Source material
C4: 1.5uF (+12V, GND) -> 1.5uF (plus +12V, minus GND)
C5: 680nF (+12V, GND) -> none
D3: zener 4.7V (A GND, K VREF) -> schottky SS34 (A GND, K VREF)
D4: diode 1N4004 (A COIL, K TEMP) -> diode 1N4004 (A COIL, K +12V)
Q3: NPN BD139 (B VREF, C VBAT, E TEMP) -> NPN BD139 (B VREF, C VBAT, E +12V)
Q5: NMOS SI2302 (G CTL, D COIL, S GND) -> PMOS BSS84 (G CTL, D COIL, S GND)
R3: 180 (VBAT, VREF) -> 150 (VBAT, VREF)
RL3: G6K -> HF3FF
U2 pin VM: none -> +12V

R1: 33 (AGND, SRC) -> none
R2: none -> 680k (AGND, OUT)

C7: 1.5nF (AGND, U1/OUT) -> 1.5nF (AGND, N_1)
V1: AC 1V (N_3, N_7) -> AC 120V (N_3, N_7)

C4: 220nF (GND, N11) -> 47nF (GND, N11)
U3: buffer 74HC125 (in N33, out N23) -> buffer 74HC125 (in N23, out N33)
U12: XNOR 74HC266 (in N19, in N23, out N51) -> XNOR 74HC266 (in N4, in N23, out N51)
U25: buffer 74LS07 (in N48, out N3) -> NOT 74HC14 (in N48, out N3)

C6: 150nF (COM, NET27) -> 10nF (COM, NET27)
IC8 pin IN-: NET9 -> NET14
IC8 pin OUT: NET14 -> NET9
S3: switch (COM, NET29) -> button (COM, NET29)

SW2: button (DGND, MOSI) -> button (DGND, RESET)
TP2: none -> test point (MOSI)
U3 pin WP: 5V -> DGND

Task requirements
Lines with "button" in them are what the answer must contain; copy each from the records above.

Solution for this task
S3: switch (COM, NET29) -> button (COM, NET29)
SW2: button (DGND, MOSI) -> button (DGND, RESET)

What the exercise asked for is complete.